■ The data:
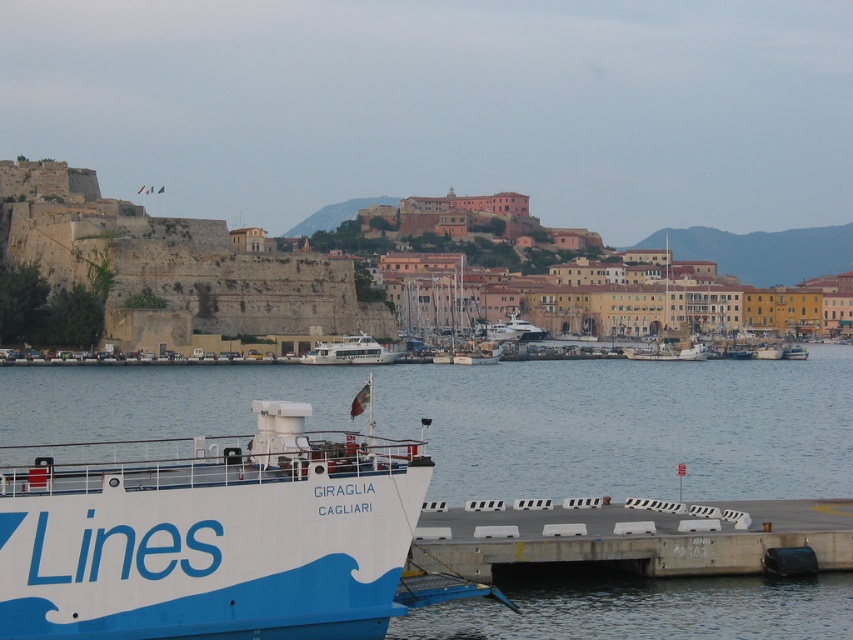
You are a delivery drone with a wingspan of 1.5 meters. You need to fly from the white matte ship at lower left to the concrete at lower right. Is there enough space between them for your drone to pass through?

The distance between the white matte ship at lower left and the concrete at lower right is 9.53 meters, which is more than enough for the drone with a 1.5 meter wingspan to pass safely.

You are a harbor pilot trying to navigate a new ship into the harbor. The white matte ship at lower left is currently blocking your path. Based on its position coordinates, can you determine if it will interfere with your planned route that requires a clearance zone of 0.2 units from the origin point?

The white matte ship at lower left is located at coordinates point [207,532]. Since the clearance zone requires 0.2 units from the origin point, the ship is outside this zone and will not interfere with the planned route.

You are standing at the point marked as point (207, 532) in the harbor scene. What object is located exactly at that coordinate?

The white matte ship at lower left is located exactly at point (207, 532).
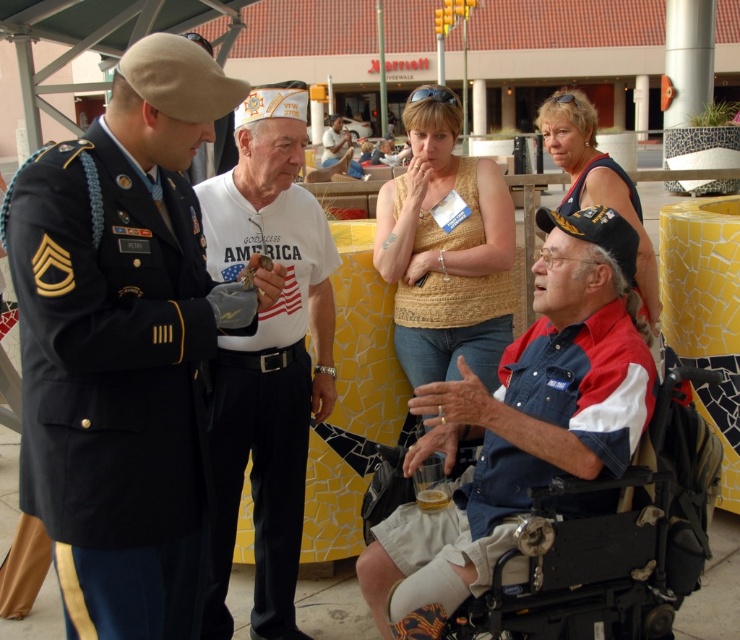
Question: Does navy blue fabric uniform at left have a lesser width compared to beige textured tank top at center?

Choices:
 (A) yes
 (B) no

Answer: (A)

Question: Which of the following is the farthest from the observer?

Choices:
 (A) (511, 602)
 (B) (648, 420)
 (C) (645, 250)

Answer: (C)

Question: Which point is closer to the camera taking this photo?

Choices:
 (A) (445, 492)
 (B) (437, 449)

Answer: (B)

Question: Which object is farther from the camera taking this photo?

Choices:
 (A) black plastic wheelchair at lower right
 (B) navy blue fabric uniform at left
 (C) white cotton t-shirt at center
 (D) white matte t-shirt at center

Answer: (D)

Question: Does white cotton t-shirt at center appear on the left side of white matte t-shirt at center?

Choices:
 (A) no
 (B) yes

Answer: (A)

Question: Does white matte t-shirt at center have a greater width compared to translucent plastic cup at lower center?

Choices:
 (A) yes
 (B) no

Answer: (A)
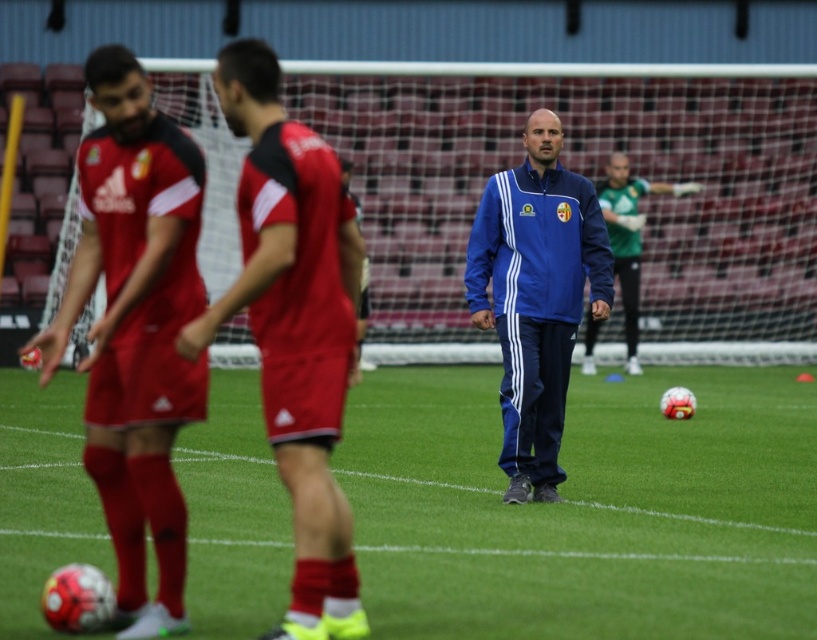
You are a soccer player wearing a red jersey at center and you need to pass the ball to the coach wearing a blue fabric jacket at center. Can you pass the ball directly to him without needing to move closer? Please explain your reasoning based on the distance provided.

The distance between the red jersey at center and the blue fabric jacket at center is 3.92 meters. Since this distance is relatively short, you can pass the ball directly to the coach without needing to move closer, as a typical soccer pass can easily cover that distance.

You are a soccer player standing on the field. You see the green grass at center and the blue fabric jacket at center. Which object is taller?

The blue fabric jacket at center is taller than the green grass at center.

You are a photographer positioned at the origin point of the soccer field. You want to take a photo of the red jersey at center. What are the coordinates where you should aim your camera?

The coordinates to aim the camera are at point (293, 326).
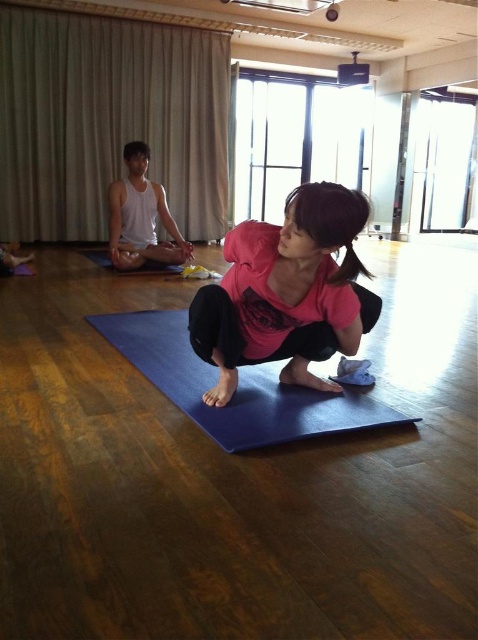
Between pink matte shirt at center and white tank top at center, which one appears on the right side from the viewer's perspective?

pink matte shirt at center is more to the right.

Is pink matte shirt at center shorter than white tank top at center?

Yes.

Is point (228, 342) closer to viewer compared to point (147, 221)?

Yes, it is in front of point (147, 221).

Where is `pink matte shirt at center`? pink matte shirt at center is located at coordinates (286, 292).

What do you see at coordinates (238, 387) in the screenshot? I see `blue rubber yoga mat at center` at bounding box center [238, 387].

Identify the location of blue rubber yoga mat at center. (238, 387).

What are the coordinates of `blue rubber yoga mat at center` in the screenshot? It's located at (238, 387).

Does pink matte shirt at center have a smaller size compared to blue rubber mat at center?

No, pink matte shirt at center is not smaller than blue rubber mat at center.

Between point (315, 234) and point (86, 250), which one is positioned behind?

Point (86, 250)

Is point (216, 328) positioned in front of point (101, 252)?

Yes, it is in front of point (101, 252).

Where is `pink matte shirt at center`? This screenshot has height=640, width=478. pink matte shirt at center is located at coordinates (286, 292).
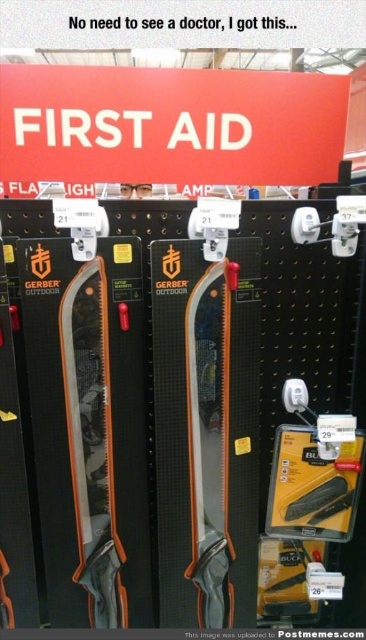
You are a customer in a store looking at the first aid shelf. You need to place a 12 inch long box between the matte black saw at center and the orange plastic saw at center. Is there enough space?

The matte black saw at center and orange plastic saw at center are 11.06 inches apart. Since the box is 12 inches long, there isn not enough space between them to fit the box.

You are a customer looking to buy a saw. You see the matte black saw at center and the orange plastic saw at center on the shelf. Which one is located to the left?

The matte black saw at center is positioned on the left side of orange plastic saw at center, so the matte black saw at center is located to the left.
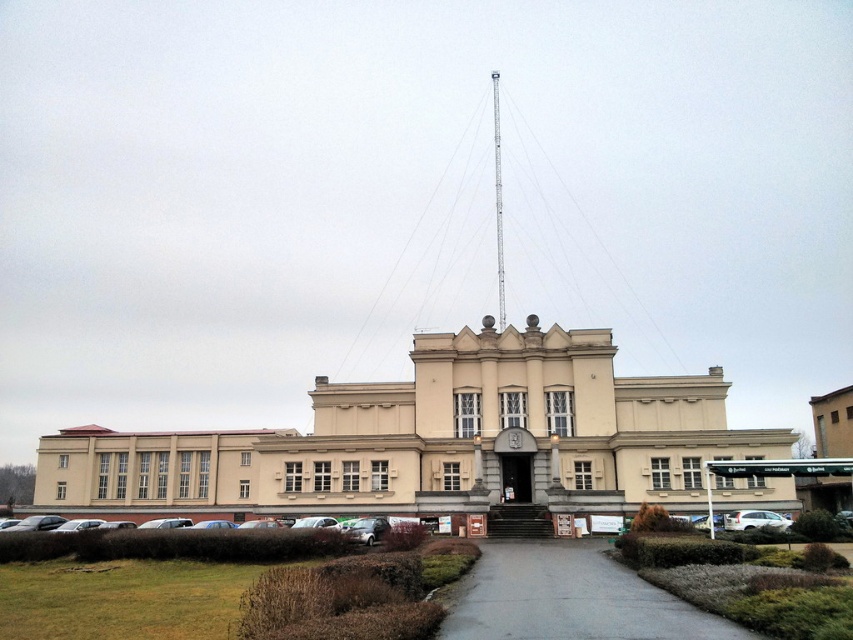
Question: Which of the following is the farthest from the observer?

Choices:
 (A) (548, 630)
 (B) (741, 442)

Answer: (B)

Question: Does beige stone building at center have a larger size compared to gray asphalt path at center?

Choices:
 (A) no
 (B) yes

Answer: (B)

Question: Which point appears farthest from the camera in this image?

Choices:
 (A) pos(643,499)
 (B) pos(483,586)

Answer: (A)

Question: Is beige stone building at center closer to camera compared to gray asphalt path at center?

Choices:
 (A) no
 (B) yes

Answer: (A)

Question: Which point is farther to the camera?

Choices:
 (A) (595, 605)
 (B) (48, 481)

Answer: (B)

Question: Is beige stone building at center wider than gray asphalt path at center?

Choices:
 (A) no
 (B) yes

Answer: (B)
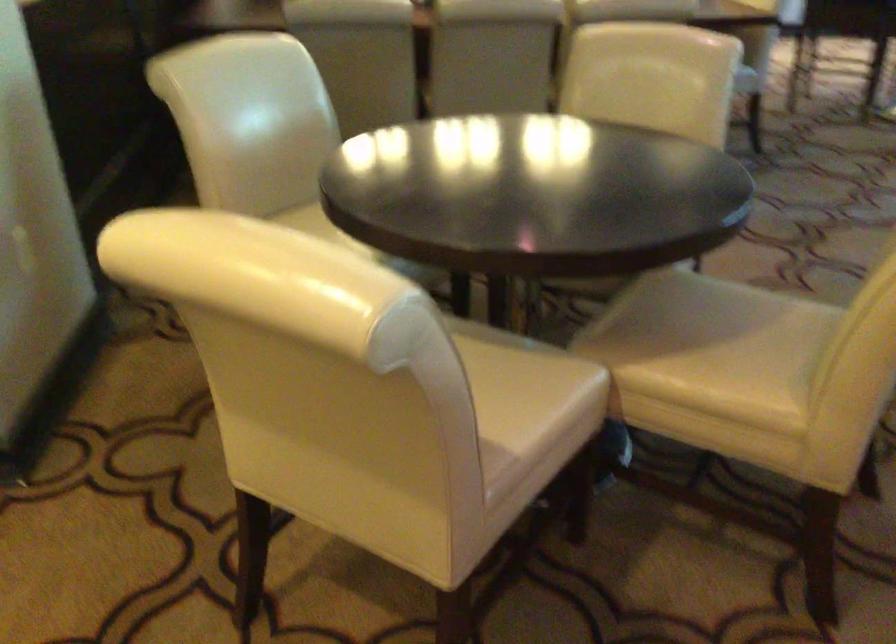
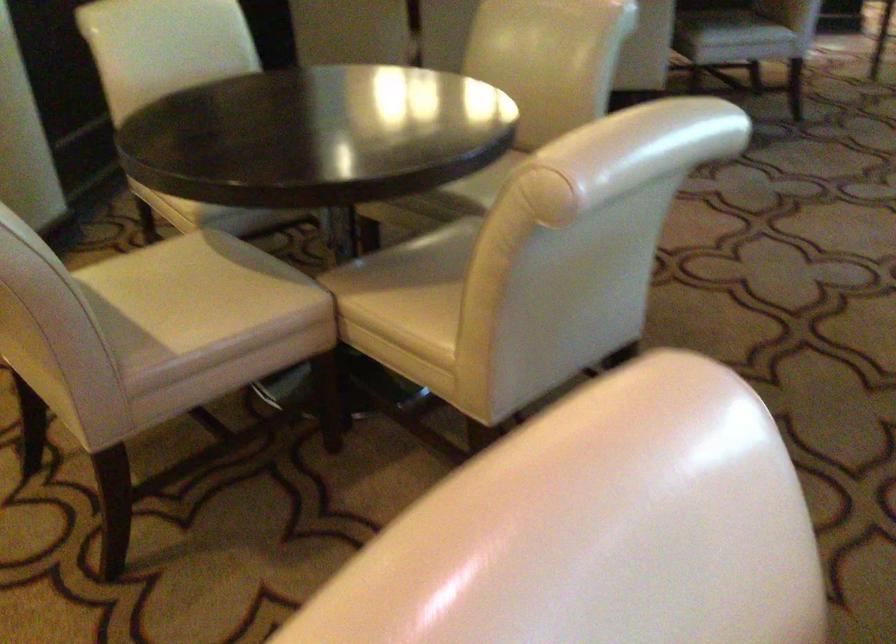
Question: How did the camera likely rotate?

Choices:
 (A) Left
 (B) Right
 (C) Up
 (D) Down

Answer: (A)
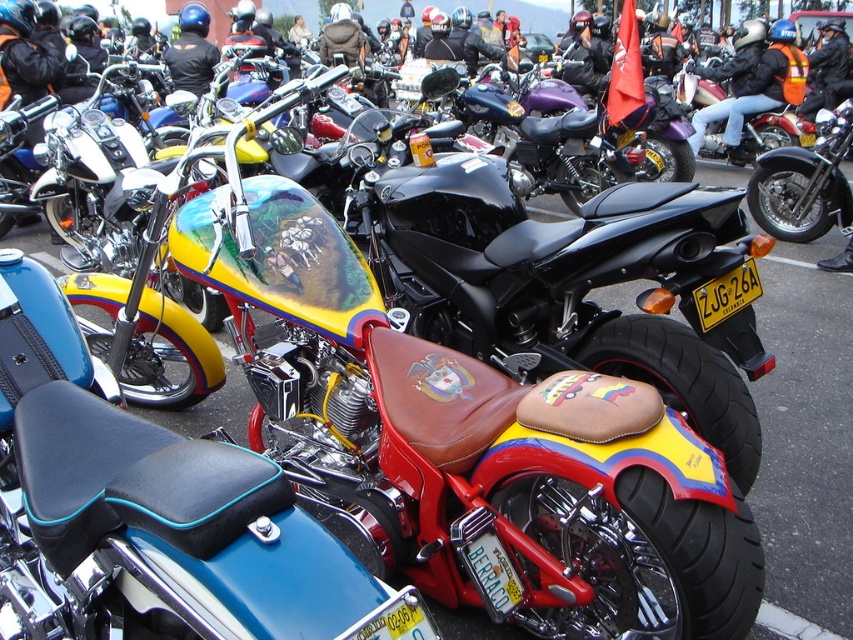
Does shiny chrome engine at center have a larger size compared to matte black motorcycle at center?

No, shiny chrome engine at center is not bigger than matte black motorcycle at center.

Is shiny chrome engine at center to the right of matte black motorcycle at center from the viewer's perspective?

In fact, shiny chrome engine at center is to the left of matte black motorcycle at center.

Is point (251, 484) positioned in front of point (741, 116)?

Yes, it is.

Where is `shiny chrome engine at center`? shiny chrome engine at center is located at coordinates (154, 516).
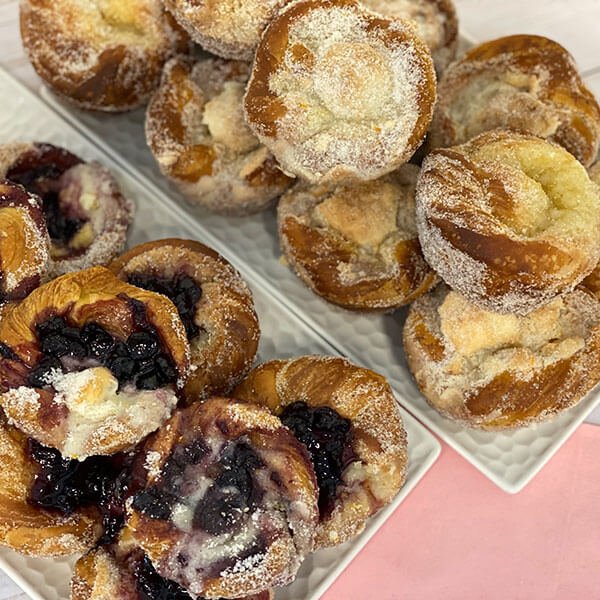
Where is `space in front of the pastries`? The height and width of the screenshot is (600, 600). space in front of the pastries is located at coordinates (497, 553).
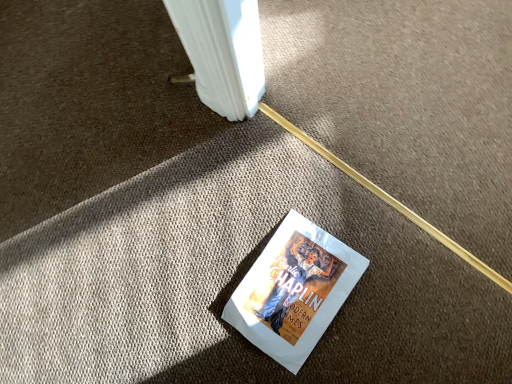
In order to click on free spot in front of white paper at center in this screenshot , I will do `click(354, 355)`.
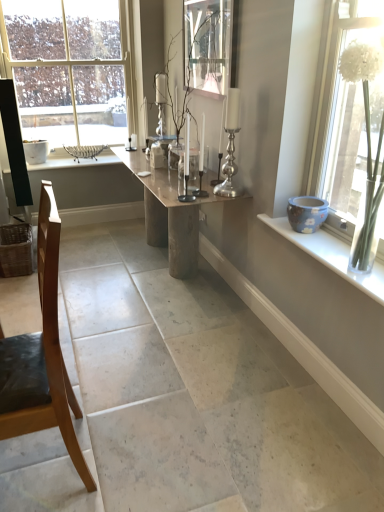
Question: Does silver metallic candle holder at center, the 2th candle holder viewed from the left, lie behind clear glass vase at right, which ranks as the first window in bottom-to-top order?

Choices:
 (A) yes
 (B) no

Answer: (A)

Question: From the image's perspective, is silver metallic candle holder at center, the first candle holder from the right, above clear glass vase at right, which is counted as the 2th window, starting from the left?

Choices:
 (A) no
 (B) yes

Answer: (B)

Question: Is silver metallic candle holder at center, the first candle holder from the right, to the right of clear glass vase at right, which ranks as the first window in front-to-back order, from the viewer's perspective?

Choices:
 (A) yes
 (B) no

Answer: (B)

Question: Considering the relative sizes of silver metallic candle holder at center, the 2th candle holder viewed from the left, and clear glass vase at right, which ranks as the first window in front-to-back order, in the image provided, is silver metallic candle holder at center, the 2th candle holder viewed from the left, wider than clear glass vase at right, which ranks as the first window in front-to-back order,?

Choices:
 (A) yes
 (B) no

Answer: (A)

Question: Considering the relative sizes of silver metallic candle holder at center, the 2th candle holder viewed from the left, and clear glass vase at right, which is the second window in back-to-front order, in the image provided, is silver metallic candle holder at center, the 2th candle holder viewed from the left, smaller than clear glass vase at right, which is the second window in back-to-front order,?

Choices:
 (A) no
 (B) yes

Answer: (B)

Question: In the image, is clear glass candle holder at center, which ranks as the 1th candle holder in left-to-right order, positioned in front of or behind silver metallic candle holder at center, the first candle holder from the right?

Choices:
 (A) behind
 (B) front

Answer: (A)

Question: Is clear glass candle holder at center, which ranks as the 1th candle holder in left-to-right order, wider or thinner than silver metallic candle holder at center, the first candle holder from the right?

Choices:
 (A) thin
 (B) wide

Answer: (A)

Question: Is point (200, 166) positioned closer to the camera than point (231, 94)?

Choices:
 (A) farther
 (B) closer

Answer: (A)

Question: Considering the positions of clear glass candle holder at center, which ranks as the 1th candle holder in left-to-right order, and silver metallic candle holder at center, the 2th candle holder viewed from the left, in the image, is clear glass candle holder at center, which ranks as the 1th candle holder in left-to-right order, bigger or smaller than silver metallic candle holder at center, the 2th candle holder viewed from the left,?

Choices:
 (A) big
 (B) small

Answer: (B)

Question: Based on their positions, is natural wood table at center located to the left or right of clear glass picture frame at upper center?

Choices:
 (A) left
 (B) right

Answer: (A)

Question: From a real-world perspective, is natural wood table at center above or below clear glass picture frame at upper center?

Choices:
 (A) below
 (B) above

Answer: (A)

Question: Is natural wood table at center taller or shorter than clear glass picture frame at upper center?

Choices:
 (A) short
 (B) tall

Answer: (B)

Question: Does point (147, 229) appear closer or farther from the camera than point (233, 52)?

Choices:
 (A) closer
 (B) farther

Answer: (B)

Question: Is clear glass window at upper left, marked as the first window in a top-to-bottom arrangement, situated inside blue ceramic pot at right or outside?

Choices:
 (A) inside
 (B) outside

Answer: (B)

Question: From a real-world perspective, relative to blue ceramic pot at right, is clear glass window at upper left, the 2th window from the bottom, vertically above or below?

Choices:
 (A) below
 (B) above

Answer: (B)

■ What the task requires: Which lines of the data start with the line containing "What do you" and run through the line containing "Identify the location"? Copy them exactly, both of those lines included.

■ Worked solution:
What do you see at coordinates (238, 387) in the screenshot? I see `blue rubber yoga mat at center` at bounding box center [238, 387].

Identify the location of blue rubber yoga mat at center. (238, 387).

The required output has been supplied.